Your response should consist of the entries below, written out exactly.

(Data provided)

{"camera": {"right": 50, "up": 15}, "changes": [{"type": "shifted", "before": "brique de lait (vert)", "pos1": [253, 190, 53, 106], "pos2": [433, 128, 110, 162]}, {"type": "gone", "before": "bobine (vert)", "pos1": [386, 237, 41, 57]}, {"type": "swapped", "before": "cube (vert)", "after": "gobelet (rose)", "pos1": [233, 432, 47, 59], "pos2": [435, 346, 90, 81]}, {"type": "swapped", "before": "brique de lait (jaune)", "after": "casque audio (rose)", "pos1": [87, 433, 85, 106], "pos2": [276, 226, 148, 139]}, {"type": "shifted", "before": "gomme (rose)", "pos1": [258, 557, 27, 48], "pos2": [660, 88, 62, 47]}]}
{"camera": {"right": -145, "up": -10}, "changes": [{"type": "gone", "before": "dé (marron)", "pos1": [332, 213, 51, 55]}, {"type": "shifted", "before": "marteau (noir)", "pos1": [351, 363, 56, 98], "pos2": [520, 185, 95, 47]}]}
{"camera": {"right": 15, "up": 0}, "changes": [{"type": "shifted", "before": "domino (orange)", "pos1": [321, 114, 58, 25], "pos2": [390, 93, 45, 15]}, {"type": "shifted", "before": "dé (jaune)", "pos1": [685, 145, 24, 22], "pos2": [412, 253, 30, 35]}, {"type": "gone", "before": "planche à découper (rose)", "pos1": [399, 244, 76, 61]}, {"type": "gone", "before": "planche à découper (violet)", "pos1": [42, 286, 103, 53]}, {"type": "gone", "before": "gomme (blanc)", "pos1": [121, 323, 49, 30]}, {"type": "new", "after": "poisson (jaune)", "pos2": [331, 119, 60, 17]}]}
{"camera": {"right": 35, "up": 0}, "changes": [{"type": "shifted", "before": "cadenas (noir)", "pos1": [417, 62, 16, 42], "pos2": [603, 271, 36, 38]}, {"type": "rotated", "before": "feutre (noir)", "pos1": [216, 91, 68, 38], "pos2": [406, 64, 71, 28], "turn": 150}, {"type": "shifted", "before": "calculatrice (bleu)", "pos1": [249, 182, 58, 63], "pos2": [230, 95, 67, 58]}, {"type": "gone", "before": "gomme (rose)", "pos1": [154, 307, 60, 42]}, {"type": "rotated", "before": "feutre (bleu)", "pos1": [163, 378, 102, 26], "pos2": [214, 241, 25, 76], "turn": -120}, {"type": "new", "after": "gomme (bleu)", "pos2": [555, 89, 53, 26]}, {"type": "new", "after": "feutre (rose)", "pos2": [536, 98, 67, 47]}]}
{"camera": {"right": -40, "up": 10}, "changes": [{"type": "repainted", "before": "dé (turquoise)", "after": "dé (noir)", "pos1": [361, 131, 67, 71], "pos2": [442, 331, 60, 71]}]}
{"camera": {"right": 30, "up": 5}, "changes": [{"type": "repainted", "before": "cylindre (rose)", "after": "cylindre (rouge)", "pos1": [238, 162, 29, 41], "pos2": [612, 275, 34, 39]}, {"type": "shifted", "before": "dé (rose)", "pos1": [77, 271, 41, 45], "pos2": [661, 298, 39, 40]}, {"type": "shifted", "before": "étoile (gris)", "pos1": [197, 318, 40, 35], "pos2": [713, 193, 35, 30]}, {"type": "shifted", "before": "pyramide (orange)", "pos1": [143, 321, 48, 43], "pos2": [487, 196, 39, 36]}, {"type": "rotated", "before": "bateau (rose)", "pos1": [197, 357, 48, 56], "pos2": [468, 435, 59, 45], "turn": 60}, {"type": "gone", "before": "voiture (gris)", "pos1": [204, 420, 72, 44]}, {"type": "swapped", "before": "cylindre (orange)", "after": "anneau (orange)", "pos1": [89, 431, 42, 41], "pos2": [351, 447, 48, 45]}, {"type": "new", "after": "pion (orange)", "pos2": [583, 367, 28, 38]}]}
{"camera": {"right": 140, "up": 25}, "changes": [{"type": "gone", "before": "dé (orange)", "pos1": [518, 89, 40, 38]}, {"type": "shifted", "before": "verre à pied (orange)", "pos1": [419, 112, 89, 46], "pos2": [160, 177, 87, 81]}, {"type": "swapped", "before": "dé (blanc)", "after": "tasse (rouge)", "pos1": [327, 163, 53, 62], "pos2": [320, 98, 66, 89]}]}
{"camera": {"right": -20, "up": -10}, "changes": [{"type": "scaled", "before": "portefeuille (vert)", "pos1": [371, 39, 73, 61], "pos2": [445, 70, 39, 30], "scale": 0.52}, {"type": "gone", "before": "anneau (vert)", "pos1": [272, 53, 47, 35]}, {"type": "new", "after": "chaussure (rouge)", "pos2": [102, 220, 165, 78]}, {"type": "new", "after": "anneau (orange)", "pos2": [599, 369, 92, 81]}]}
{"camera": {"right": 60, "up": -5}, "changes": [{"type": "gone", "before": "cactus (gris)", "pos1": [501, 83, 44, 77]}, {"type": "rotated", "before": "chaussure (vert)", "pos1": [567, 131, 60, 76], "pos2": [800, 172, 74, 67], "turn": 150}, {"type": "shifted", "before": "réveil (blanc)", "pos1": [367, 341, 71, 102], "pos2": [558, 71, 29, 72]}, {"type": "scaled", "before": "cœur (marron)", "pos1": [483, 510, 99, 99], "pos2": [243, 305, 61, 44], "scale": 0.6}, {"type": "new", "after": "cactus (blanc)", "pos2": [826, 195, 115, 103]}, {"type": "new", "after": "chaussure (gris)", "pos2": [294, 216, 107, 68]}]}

(End Data provided)

* Task output:
{"camera": {"right": 50, "up": 15}, "changes": [{"type": "shifted", "before": "brique de lait (vert)", "pos1": [253, 190, 53, 106], "pos2": [433, 128, 110, 162]}, {"type": "gone", "before": "bobine (vert)", "pos1": [386, 237, 41, 57]}, {"type": "swapped", "before": "cube (vert)", "after": "gobelet (rose)", "pos1": [233, 432, 47, 59], "pos2": [435, 346, 90, 81]}, {"type": "swapped", "before": "brique de lait (jaune)", "after": "casque audio (rose)", "pos1": [87, 433, 85, 106], "pos2": [276, 226, 148, 139]}, {"type": "shifted", "before": "gomme (rose)", "pos1": [258, 557, 27, 48], "pos2": [660, 88, 62, 47]}]}
{"camera": {"right": -145, "up": -10}, "changes": [{"type": "gone", "before": "dé (marron)", "pos1": [332, 213, 51, 55]}, {"type": "shifted", "before": "marteau (noir)", "pos1": [351, 363, 56, 98], "pos2": [520, 185, 95, 47]}]}
{"camera": {"right": 15, "up": 0}, "changes": [{"type": "shifted", "before": "domino (orange)", "pos1": [321, 114, 58, 25], "pos2": [390, 93, 45, 15]}, {"type": "shifted", "before": "dé (jaune)", "pos1": [685, 145, 24, 22], "pos2": [412, 253, 30, 35]}, {"type": "gone", "before": "planche à découper (rose)", "pos1": [399, 244, 76, 61]}, {"type": "gone", "before": "planche à découper (violet)", "pos1": [42, 286, 103, 53]}, {"type": "gone", "before": "gomme (blanc)", "pos1": [121, 323, 49, 30]}, {"type": "new", "after": "poisson (jaune)", "pos2": [331, 119, 60, 17]}]}
{"camera": {"right": 35, "up": 0}, "changes": [{"type": "shifted", "before": "cadenas (noir)", "pos1": [417, 62, 16, 42], "pos2": [603, 271, 36, 38]}, {"type": "rotated", "before": "feutre (noir)", "pos1": [216, 91, 68, 38], "pos2": [406, 64, 71, 28], "turn": 150}, {"type": "shifted", "before": "calculatrice (bleu)", "pos1": [249, 182, 58, 63], "pos2": [230, 95, 67, 58]}, {"type": "gone", "before": "gomme (rose)", "pos1": [154, 307, 60, 42]}, {"type": "rotated", "before": "feutre (bleu)", "pos1": [163, 378, 102, 26], "pos2": [214, 241, 25, 76], "turn": -120}, {"type": "new", "after": "gomme (bleu)", "pos2": [555, 89, 53, 26]}, {"type": "new", "after": "feutre (rose)", "pos2": [536, 98, 67, 47]}]}
{"camera": {"right": -40, "up": 10}, "changes": [{"type": "repainted", "before": "dé (turquoise)", "after": "dé (noir)", "pos1": [361, 131, 67, 71], "pos2": [442, 331, 60, 71]}]}
{"camera": {"right": 30, "up": 5}, "changes": [{"type": "repainted", "before": "cylindre (rose)", "after": "cylindre (rouge)", "pos1": [238, 162, 29, 41], "pos2": [612, 275, 34, 39]}, {"type": "shifted", "before": "dé (rose)", "pos1": [77, 271, 41, 45], "pos2": [661, 298, 39, 40]}, {"type": "shifted", "before": "étoile (gris)", "pos1": [197, 318, 40, 35], "pos2": [713, 193, 35, 30]}, {"type": "shifted", "before": "pyramide (orange)", "pos1": [143, 321, 48, 43], "pos2": [487, 196, 39, 36]}, {"type": "rotated", "before": "bateau (rose)", "pos1": [197, 357, 48, 56], "pos2": [468, 435, 59, 45], "turn": 60}, {"type": "gone", "before": "voiture (gris)", "pos1": [204, 420, 72, 44]}, {"type": "swapped", "before": "cylindre (orange)", "after": "anneau (orange)", "pos1": [89, 431, 42, 41], "pos2": [351, 447, 48, 45]}, {"type": "new", "after": "pion (orange)", "pos2": [583, 367, 28, 38]}]}
{"camera": {"right": 140, "up": 25}, "changes": [{"type": "gone", "before": "dé (orange)", "pos1": [518, 89, 40, 38]}, {"type": "shifted", "before": "verre à pied (orange)", "pos1": [419, 112, 89, 46], "pos2": [160, 177, 87, 81]}, {"type": "swapped", "before": "dé (blanc)", "after": "tasse (rouge)", "pos1": [327, 163, 53, 62], "pos2": [320, 98, 66, 89]}]}
{"camera": {"right": -20, "up": -10}, "changes": [{"type": "scaled", "before": "portefeuille (vert)", "pos1": [371, 39, 73, 61], "pos2": [445, 70, 39, 30], "scale": 0.52}, {"type": "gone", "before": "anneau (vert)", "pos1": [272, 53, 47, 35]}, {"type": "new", "after": "chaussure (rouge)", "pos2": [102, 220, 165, 78]}, {"type": "new", "after": "anneau (orange)", "pos2": [599, 369, 92, 81]}]}
{"camera": {"right": 60, "up": -5}, "changes": [{"type": "gone", "before": "cactus (gris)", "pos1": [501, 83, 44, 77]}, {"type": "rotated", "before": "chaussure (vert)", "pos1": [567, 131, 60, 76], "pos2": [800, 172, 74, 67], "turn": 150}, {"type": "shifted", "before": "réveil (blanc)", "pos1": [367, 341, 71, 102], "pos2": [558, 71, 29, 72]}, {"type": "scaled", "before": "cœur (marron)", "pos1": [483, 510, 99, 99], "pos2": [243, 305, 61, 44], "scale": 0.6}, {"type": "new", "after": "cactus (blanc)", "pos2": [826, 195, 115, 103]}, {"type": "new", "after": "chaussure (gris)", "pos2": [294, 216, 107, 68]}]}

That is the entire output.